- WHAT YOU WILL DO: Repeat the entire listing exactly. Omit all pictures.

- DATA PROVIDED:

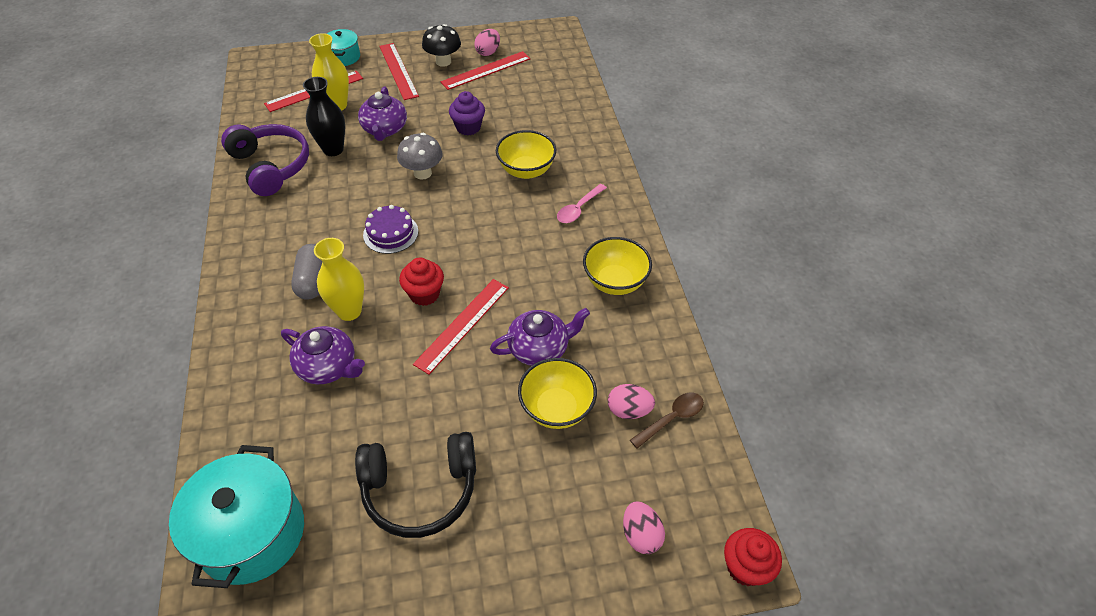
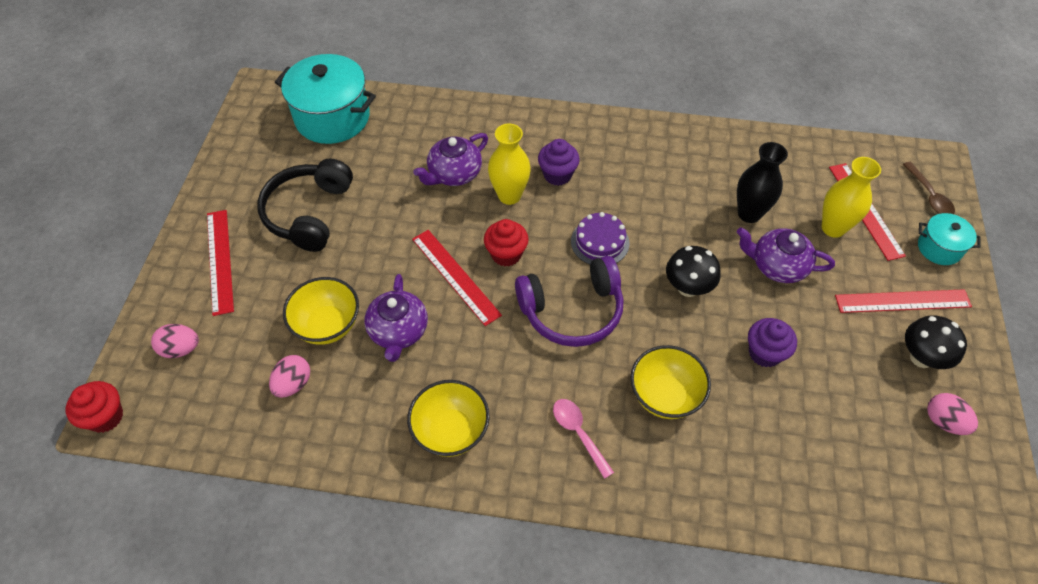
camera: 110 degrees right, 5 degrees up
purple headphones [221,124,309,196] -> purple headphones moved to [515,256,623,347]
grey capsule [291,244,322,300] -> purple cupcake [538,139,580,186]
grey mushroom [397,133,443,180] -> black mushroom [666,246,721,297]
red ruler [440,51,531,90] -> red ruler moved to [207,210,234,316]
brown spoon [630,393,704,449] -> brown spoon moved to [903,162,955,214]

- ANSWER FOR THIS EXERCISE:
camera: 110 degrees right, 5 degrees up
purple headphones [221,124,309,196] -> purple headphones moved to [515,256,623,347]
grey capsule [291,244,322,300] -> purple cupcake [538,139,580,186]
grey mushroom [397,133,443,180] -> black mushroom [666,246,721,297]
red ruler [440,51,531,90] -> red ruler moved to [207,210,234,316]
brown spoon [630,393,704,449] -> brown spoon moved to [903,162,955,214]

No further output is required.